Data section =

......

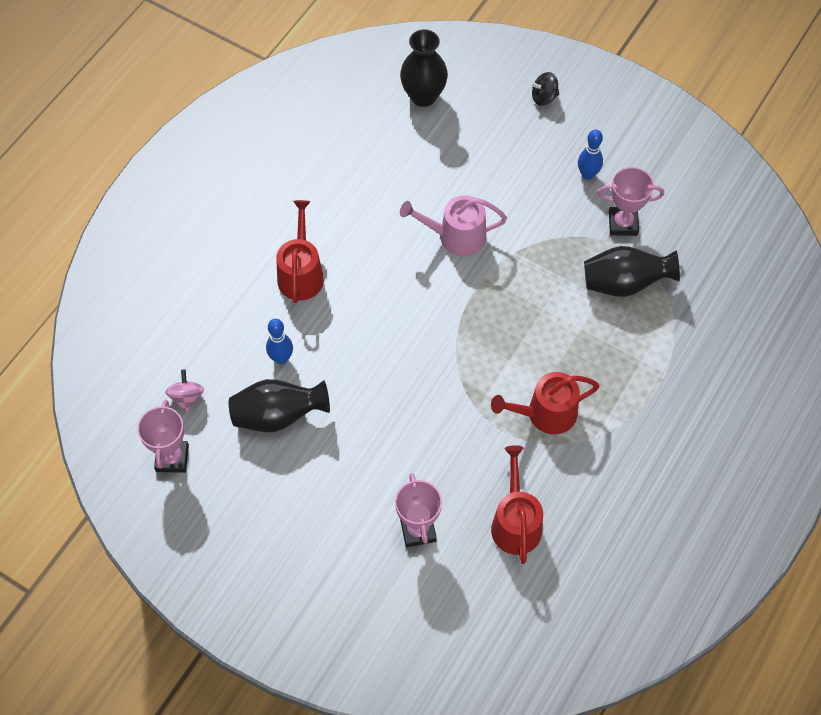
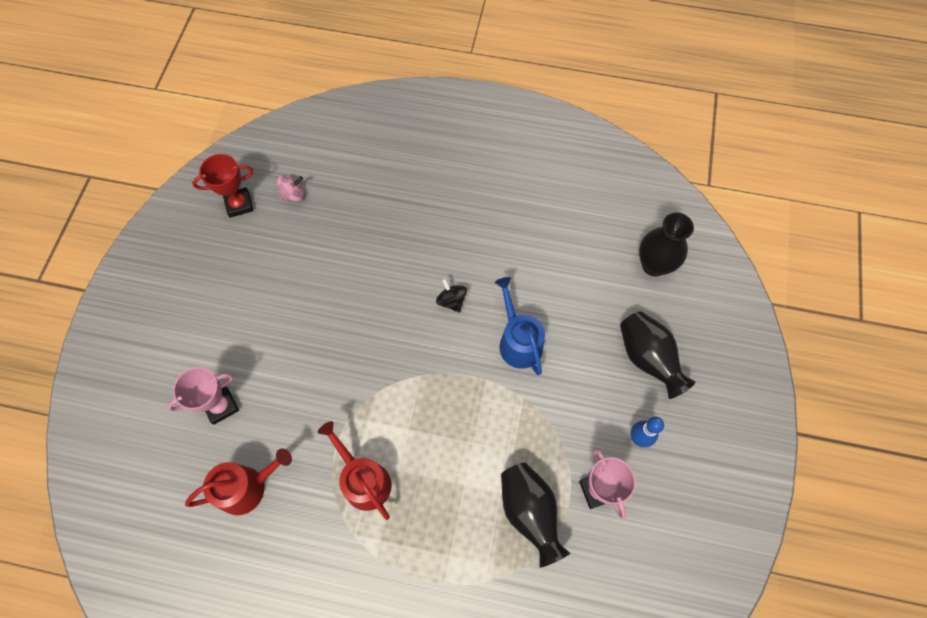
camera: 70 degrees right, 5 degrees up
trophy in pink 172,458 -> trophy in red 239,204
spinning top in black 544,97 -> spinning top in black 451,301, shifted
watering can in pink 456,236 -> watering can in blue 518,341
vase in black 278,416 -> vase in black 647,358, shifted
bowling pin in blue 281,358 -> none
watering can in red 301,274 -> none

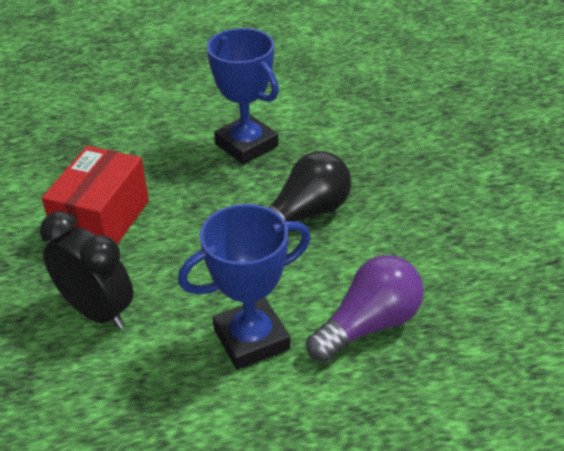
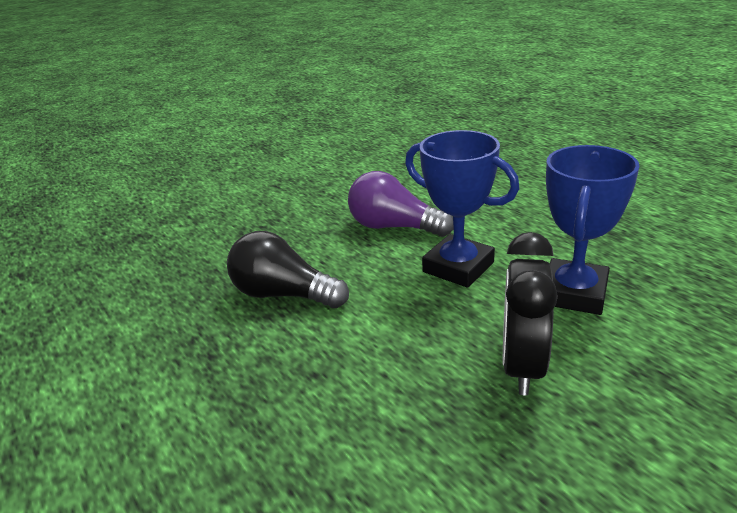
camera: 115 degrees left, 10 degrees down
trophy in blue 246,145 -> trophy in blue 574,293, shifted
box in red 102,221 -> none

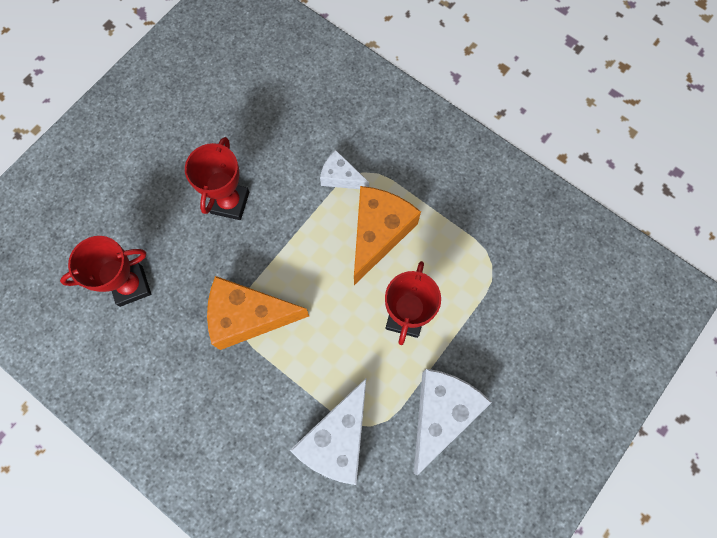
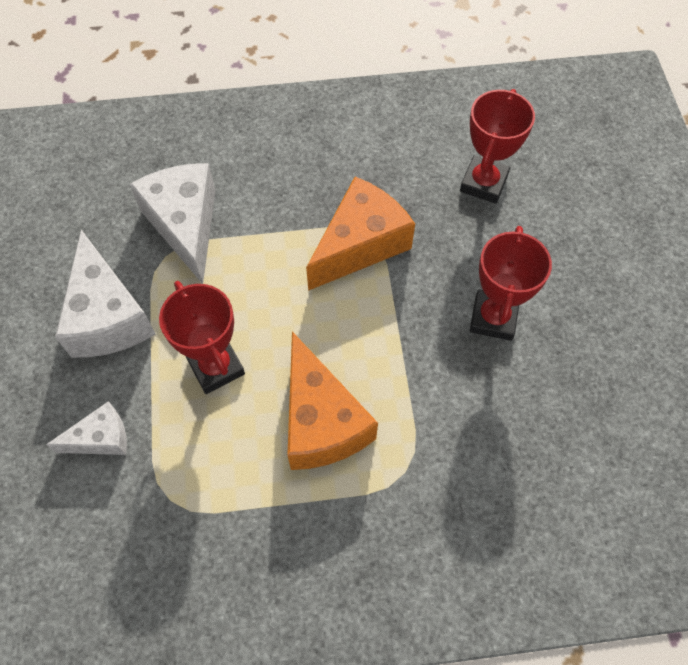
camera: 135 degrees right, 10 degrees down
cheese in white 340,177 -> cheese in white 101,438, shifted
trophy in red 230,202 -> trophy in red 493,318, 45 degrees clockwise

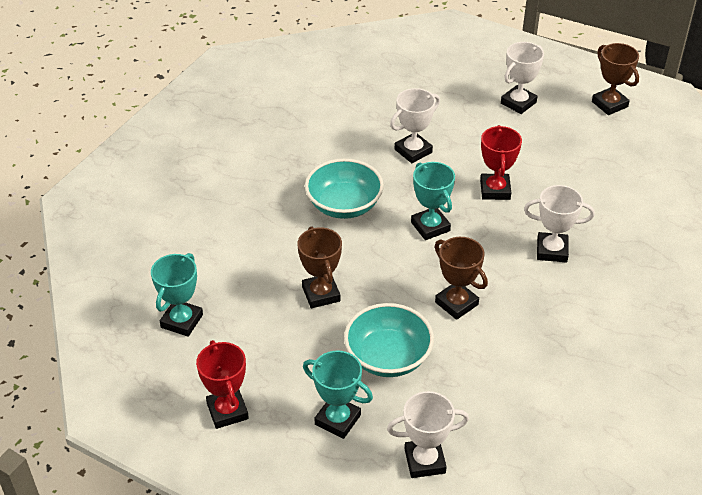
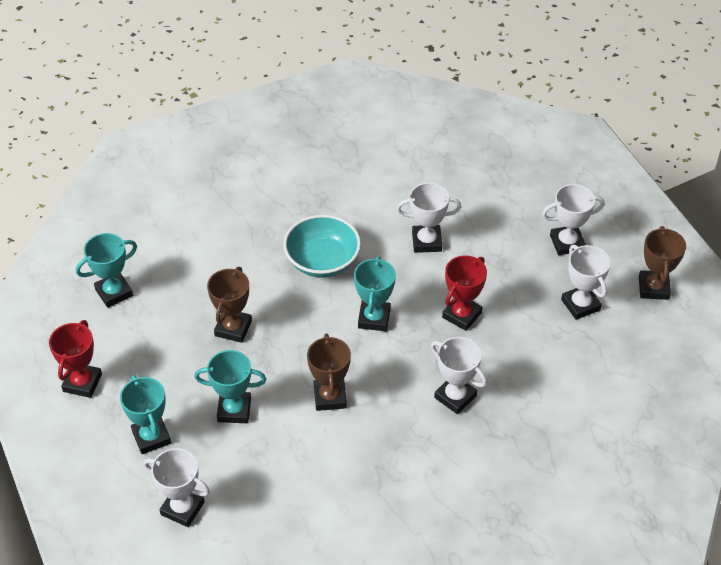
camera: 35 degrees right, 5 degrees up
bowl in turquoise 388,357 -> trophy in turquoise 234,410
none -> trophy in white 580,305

......

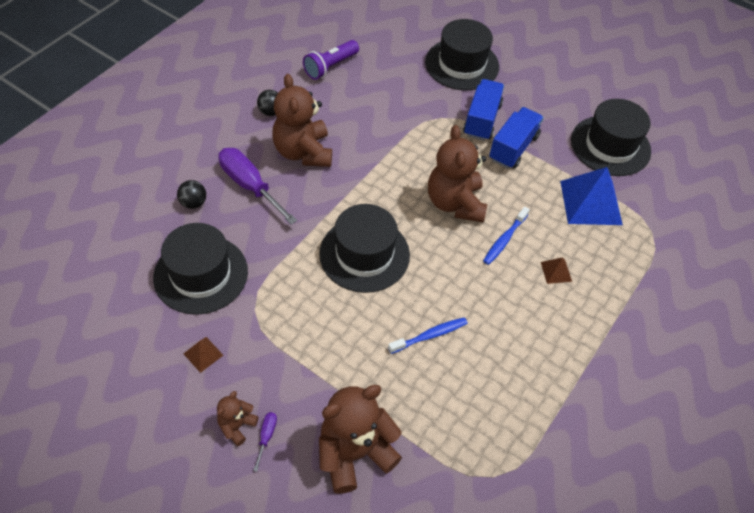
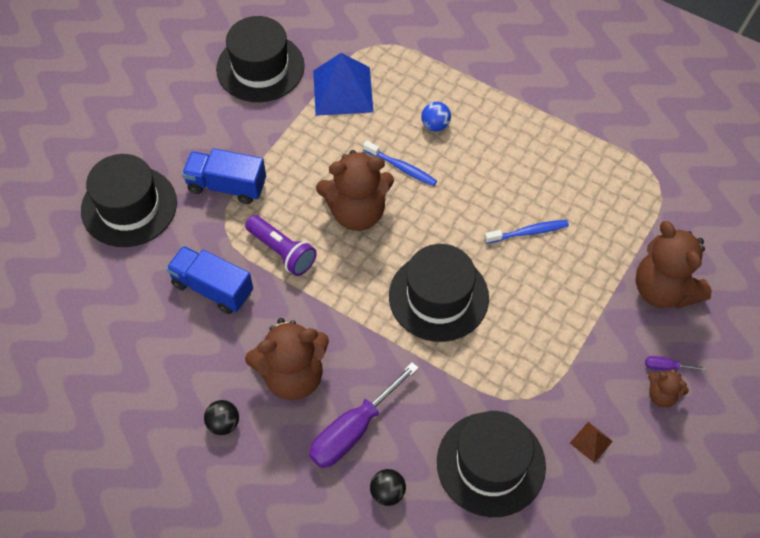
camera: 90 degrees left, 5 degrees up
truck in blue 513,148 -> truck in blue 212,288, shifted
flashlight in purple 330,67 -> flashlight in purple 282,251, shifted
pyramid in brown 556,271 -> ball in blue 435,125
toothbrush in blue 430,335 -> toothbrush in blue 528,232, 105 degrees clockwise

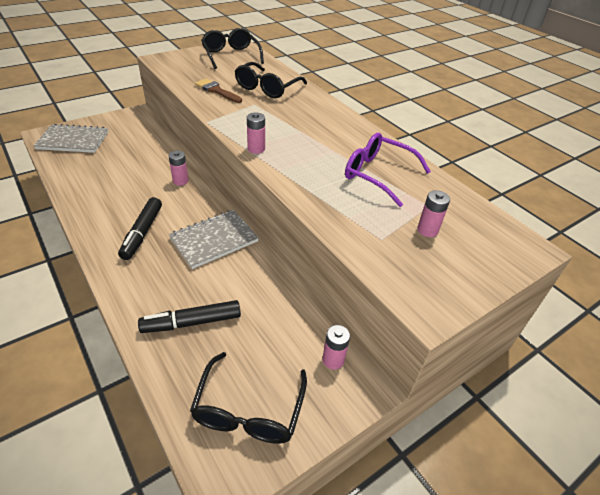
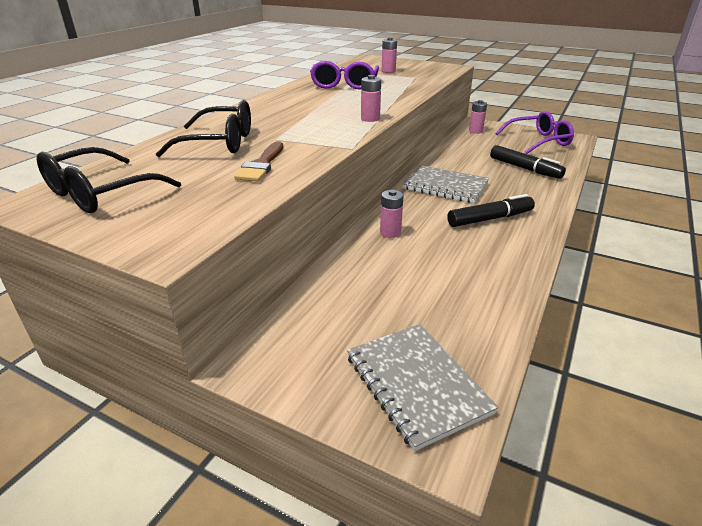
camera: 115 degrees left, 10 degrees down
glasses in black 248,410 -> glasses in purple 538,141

......

Exercise brief =
Using the entries above, transcribe exactly from the line that has "trophy in pink" through the line that has "none -> trophy in white 580,305". Pictures are dropped.

Solution below =
trophy in pink 172,458 -> trophy in red 239,204
spinning top in black 544,97 -> spinning top in black 451,301, shifted
watering can in pink 456,236 -> watering can in blue 518,341
vase in black 278,416 -> vase in black 647,358, shifted
bowling pin in blue 281,358 -> none
watering can in red 301,274 -> none

camera: 115 degrees left, 10 degrees down
trophy in blue 246,145 -> trophy in blue 574,293, shifted
box in red 102,221 -> none

camera: 135 degrees right, 10 degrees down
cheese in white 340,177 -> cheese in white 101,438, shifted
trophy in red 230,202 -> trophy in red 493,318, 45 degrees clockwise

camera: 35 degrees right, 5 degrees up
bowl in turquoise 388,357 -> trophy in turquoise 234,410
none -> trophy in white 580,305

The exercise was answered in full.